(Dataset excerpts)
▬▬▬▬▬▬

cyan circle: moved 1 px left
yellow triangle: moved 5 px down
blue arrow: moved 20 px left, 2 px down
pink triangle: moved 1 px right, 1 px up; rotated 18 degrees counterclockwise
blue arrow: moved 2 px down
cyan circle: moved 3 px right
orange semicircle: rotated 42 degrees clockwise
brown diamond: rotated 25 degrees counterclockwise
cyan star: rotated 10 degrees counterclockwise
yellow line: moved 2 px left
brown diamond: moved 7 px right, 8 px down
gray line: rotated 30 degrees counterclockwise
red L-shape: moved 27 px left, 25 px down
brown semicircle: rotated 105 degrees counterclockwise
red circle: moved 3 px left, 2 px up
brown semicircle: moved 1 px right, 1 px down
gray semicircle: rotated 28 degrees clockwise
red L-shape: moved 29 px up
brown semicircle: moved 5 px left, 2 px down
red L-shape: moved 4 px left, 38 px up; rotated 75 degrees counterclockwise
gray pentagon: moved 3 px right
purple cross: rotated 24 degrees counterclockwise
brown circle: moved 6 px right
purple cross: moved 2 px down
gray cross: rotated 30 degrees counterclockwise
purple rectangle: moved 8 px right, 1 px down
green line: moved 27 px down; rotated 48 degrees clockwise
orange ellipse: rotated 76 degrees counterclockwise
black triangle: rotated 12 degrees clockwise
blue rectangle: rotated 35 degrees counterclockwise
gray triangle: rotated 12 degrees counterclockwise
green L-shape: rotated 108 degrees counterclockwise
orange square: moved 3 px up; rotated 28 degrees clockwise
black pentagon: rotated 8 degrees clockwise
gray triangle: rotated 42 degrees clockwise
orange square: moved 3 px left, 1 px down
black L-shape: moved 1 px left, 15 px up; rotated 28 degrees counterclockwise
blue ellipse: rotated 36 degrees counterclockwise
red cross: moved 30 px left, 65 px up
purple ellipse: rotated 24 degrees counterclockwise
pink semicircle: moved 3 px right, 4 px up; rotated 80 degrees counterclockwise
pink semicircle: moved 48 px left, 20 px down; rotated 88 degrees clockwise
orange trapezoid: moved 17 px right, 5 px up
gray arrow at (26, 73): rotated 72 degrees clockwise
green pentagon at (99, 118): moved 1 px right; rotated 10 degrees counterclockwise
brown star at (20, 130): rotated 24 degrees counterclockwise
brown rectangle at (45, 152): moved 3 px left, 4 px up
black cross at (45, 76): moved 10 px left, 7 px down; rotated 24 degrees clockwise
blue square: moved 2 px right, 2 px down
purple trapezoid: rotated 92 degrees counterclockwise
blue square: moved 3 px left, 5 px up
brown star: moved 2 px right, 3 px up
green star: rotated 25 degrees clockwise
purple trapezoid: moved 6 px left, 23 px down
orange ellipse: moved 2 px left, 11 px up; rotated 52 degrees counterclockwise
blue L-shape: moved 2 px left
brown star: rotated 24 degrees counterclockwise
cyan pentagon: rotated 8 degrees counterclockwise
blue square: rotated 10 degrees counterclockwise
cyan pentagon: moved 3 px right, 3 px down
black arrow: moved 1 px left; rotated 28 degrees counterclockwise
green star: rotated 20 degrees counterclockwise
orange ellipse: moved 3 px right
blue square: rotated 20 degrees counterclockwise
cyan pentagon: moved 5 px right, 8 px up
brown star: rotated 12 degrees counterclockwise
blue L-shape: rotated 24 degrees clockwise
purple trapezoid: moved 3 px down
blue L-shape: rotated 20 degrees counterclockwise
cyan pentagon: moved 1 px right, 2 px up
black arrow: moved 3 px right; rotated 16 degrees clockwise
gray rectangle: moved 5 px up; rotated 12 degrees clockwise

▬▬▬▬▬▬

- Requirement
Take the rows from the start of the records through the line that contains "cyan star: rotated", switch "blue arrow" to "blue square", and write those lines out again with everything else left as it is.

- Task solution
cyan circle: moved 1 px left
yellow triangle: moved 5 px down
blue square: moved 20 px left, 2 px down
pink triangle: moved 1 px right, 1 px up; rotated 18 degrees counterclockwise
blue square: moved 2 px down
cyan circle: moved 3 px right
orange semicircle: rotated 42 degrees clockwise
brown diamond: rotated 25 degrees counterclockwise
cyan star: rotated 10 degrees counterclockwise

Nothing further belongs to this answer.